(Collected data)

• • • • • • •

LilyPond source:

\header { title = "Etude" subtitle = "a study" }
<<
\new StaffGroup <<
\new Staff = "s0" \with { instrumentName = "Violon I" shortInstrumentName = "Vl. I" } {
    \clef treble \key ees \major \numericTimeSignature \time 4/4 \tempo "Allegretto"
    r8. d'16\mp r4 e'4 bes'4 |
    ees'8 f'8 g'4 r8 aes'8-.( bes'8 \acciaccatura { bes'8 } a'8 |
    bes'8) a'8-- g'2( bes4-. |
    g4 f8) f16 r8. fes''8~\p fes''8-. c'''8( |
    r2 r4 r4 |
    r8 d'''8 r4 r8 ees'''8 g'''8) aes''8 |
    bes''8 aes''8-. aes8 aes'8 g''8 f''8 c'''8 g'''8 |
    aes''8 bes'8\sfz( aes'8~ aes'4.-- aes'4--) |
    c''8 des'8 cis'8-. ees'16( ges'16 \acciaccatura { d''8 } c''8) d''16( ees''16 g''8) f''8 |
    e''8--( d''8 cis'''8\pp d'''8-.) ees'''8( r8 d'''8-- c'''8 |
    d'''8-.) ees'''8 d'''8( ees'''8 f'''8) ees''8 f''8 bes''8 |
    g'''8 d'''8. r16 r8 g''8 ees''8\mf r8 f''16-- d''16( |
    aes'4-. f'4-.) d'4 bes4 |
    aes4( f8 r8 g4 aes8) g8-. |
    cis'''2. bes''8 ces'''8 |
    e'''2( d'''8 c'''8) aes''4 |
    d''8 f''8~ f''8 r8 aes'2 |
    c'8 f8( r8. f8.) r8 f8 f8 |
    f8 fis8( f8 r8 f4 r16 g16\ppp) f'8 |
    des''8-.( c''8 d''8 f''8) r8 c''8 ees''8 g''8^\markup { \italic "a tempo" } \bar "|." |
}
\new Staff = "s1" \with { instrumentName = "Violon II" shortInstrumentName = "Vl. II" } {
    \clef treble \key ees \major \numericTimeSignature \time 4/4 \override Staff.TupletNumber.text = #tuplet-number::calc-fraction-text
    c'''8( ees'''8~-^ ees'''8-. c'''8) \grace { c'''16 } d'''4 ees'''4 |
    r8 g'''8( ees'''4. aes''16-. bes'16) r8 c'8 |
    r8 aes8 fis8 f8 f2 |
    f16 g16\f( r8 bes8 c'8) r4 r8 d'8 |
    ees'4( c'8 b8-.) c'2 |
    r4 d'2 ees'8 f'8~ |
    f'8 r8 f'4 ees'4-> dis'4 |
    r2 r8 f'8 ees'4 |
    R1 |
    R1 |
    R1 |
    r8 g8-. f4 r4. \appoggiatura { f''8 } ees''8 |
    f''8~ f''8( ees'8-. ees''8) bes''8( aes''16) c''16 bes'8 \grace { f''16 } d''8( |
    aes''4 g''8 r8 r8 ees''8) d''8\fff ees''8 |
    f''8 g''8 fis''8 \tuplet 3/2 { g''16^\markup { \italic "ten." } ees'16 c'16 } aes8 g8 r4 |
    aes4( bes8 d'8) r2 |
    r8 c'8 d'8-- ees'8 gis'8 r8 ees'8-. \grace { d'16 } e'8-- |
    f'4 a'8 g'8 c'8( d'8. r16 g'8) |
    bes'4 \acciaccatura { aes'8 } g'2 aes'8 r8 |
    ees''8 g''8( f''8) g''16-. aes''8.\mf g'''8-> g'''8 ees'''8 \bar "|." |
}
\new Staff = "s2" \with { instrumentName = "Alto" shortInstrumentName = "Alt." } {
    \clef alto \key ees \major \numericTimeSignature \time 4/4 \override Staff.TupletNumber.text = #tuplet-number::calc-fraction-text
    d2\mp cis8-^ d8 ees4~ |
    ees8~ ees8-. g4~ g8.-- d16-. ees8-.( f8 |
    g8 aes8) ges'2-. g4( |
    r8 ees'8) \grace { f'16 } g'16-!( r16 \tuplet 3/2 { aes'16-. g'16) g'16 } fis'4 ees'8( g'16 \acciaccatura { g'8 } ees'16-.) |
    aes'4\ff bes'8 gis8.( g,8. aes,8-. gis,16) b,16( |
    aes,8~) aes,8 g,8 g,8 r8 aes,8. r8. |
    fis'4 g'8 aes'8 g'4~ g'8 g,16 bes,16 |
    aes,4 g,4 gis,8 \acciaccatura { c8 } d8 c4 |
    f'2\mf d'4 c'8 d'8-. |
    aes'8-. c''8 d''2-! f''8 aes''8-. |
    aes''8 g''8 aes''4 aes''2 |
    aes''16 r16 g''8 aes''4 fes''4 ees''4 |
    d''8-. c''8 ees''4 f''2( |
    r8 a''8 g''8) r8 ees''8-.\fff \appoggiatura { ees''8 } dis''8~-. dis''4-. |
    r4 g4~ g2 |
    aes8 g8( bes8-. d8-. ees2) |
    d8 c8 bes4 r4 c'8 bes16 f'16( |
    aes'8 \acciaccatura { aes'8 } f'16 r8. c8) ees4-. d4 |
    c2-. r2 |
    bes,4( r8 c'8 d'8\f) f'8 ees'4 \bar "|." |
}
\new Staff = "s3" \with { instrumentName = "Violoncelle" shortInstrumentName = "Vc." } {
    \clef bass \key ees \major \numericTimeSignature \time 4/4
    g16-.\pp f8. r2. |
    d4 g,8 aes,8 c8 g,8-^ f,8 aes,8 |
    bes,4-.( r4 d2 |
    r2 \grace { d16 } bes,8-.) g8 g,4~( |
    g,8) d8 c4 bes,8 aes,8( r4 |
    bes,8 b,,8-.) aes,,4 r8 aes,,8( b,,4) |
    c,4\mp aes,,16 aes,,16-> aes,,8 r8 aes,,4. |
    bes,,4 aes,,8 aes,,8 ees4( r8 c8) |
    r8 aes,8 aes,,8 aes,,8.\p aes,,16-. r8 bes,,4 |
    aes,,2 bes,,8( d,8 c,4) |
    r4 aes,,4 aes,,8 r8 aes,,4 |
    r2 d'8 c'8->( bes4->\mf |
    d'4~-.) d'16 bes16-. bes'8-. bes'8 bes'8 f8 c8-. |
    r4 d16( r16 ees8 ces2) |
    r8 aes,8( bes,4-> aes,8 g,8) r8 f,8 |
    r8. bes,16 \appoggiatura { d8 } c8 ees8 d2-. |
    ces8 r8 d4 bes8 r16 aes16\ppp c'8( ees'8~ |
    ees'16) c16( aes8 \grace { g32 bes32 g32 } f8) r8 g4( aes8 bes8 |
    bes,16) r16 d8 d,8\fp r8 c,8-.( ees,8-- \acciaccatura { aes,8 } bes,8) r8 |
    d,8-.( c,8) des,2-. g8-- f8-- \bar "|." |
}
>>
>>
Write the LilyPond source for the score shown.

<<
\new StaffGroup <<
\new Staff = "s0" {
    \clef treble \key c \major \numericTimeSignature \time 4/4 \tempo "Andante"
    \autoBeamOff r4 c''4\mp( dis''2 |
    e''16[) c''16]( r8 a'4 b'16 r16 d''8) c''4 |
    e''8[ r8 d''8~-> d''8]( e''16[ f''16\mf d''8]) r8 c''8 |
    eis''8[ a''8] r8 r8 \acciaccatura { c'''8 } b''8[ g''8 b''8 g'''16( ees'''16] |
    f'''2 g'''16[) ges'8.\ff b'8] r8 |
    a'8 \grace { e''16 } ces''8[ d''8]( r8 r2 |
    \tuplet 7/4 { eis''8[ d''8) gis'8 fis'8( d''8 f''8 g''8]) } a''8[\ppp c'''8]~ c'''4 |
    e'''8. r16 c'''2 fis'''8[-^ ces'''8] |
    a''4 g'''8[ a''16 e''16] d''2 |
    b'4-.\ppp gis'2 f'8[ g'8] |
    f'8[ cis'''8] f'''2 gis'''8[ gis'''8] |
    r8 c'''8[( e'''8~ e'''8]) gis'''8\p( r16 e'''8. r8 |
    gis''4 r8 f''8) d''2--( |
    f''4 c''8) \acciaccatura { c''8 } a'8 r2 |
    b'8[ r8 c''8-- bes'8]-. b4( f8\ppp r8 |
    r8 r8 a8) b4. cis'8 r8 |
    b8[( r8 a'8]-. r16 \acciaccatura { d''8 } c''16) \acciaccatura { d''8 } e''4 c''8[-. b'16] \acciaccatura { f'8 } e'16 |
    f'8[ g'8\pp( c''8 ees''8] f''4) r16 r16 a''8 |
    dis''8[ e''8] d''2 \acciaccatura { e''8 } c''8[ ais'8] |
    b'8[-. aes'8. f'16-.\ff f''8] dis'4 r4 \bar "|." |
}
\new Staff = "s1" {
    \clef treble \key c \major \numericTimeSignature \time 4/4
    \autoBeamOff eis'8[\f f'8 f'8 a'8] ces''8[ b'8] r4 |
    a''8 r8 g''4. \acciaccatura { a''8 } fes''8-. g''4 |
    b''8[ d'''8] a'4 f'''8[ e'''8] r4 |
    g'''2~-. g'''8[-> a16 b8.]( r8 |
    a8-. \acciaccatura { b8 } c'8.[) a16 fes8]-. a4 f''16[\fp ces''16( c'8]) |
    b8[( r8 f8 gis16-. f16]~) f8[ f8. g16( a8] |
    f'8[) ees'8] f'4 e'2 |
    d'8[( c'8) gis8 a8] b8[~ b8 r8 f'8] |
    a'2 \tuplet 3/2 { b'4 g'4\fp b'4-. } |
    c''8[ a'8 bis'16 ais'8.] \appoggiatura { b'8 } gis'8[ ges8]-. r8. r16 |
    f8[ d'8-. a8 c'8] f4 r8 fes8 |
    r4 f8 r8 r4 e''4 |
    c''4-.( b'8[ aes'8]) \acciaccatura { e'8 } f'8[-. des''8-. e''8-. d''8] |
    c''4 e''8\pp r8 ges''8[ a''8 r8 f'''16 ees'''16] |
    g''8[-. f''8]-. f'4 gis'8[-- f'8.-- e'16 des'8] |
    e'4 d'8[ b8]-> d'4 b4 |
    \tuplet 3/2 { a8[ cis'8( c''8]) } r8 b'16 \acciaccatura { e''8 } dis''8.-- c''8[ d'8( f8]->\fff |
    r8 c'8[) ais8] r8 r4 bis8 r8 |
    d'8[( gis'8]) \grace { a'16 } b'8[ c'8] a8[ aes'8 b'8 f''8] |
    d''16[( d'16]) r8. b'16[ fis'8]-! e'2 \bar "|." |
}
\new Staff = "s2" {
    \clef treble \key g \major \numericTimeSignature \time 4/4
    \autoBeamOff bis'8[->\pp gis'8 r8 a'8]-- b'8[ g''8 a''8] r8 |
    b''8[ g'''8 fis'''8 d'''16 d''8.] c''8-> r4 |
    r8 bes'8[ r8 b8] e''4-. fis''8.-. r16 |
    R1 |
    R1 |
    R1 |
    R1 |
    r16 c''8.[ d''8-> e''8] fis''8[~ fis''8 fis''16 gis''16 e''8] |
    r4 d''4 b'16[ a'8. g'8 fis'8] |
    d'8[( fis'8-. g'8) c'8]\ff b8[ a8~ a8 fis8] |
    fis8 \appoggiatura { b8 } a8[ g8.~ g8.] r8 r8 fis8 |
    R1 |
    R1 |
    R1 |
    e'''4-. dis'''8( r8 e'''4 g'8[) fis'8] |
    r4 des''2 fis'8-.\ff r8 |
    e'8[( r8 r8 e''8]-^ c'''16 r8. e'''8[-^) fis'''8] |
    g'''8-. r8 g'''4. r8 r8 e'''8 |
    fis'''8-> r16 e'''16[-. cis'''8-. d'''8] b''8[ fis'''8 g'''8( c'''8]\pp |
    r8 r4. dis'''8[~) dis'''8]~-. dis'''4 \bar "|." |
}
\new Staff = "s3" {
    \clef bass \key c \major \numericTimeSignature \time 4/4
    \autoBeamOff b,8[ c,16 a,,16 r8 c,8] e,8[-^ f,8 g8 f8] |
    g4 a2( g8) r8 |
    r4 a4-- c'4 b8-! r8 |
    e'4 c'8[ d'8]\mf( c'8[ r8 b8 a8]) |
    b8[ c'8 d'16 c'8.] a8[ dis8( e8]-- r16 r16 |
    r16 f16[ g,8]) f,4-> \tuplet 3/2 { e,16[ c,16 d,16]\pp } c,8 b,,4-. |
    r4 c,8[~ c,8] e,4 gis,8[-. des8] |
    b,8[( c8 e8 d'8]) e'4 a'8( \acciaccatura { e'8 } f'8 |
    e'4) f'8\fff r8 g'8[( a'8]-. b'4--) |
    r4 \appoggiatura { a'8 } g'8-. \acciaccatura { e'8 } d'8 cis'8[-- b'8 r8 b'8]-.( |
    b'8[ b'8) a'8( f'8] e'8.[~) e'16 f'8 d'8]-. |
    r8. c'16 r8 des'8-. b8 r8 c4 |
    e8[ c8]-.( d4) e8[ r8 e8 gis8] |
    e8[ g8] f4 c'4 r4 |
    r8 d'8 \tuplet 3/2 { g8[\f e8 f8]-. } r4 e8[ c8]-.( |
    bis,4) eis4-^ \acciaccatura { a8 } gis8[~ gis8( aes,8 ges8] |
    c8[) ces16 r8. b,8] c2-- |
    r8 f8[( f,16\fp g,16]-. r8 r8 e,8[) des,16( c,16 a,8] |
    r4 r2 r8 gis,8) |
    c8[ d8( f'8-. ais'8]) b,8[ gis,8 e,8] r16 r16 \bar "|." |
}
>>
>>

• • • • • • •

*Brief*.
Please gather every line in the records above that contains the string "shortInstrumentName", matching uppercase and lowercase letters exactly.

*Right answer*.
\new Staff = "s0" \with { instrumentName = "Violon I" shortInstrumentName = "Vl. I" } {
\new Staff = "s1" \with { instrumentName = "Violon II" shortInstrumentName = "Vl. II" } {
\new Staff = "s2" \with { instrumentName = "Alto" shortInstrumentName = "Alt." } {
\new Staff = "s3" \with { instrumentName = "Violoncelle" shortInstrumentName = "Vc." } {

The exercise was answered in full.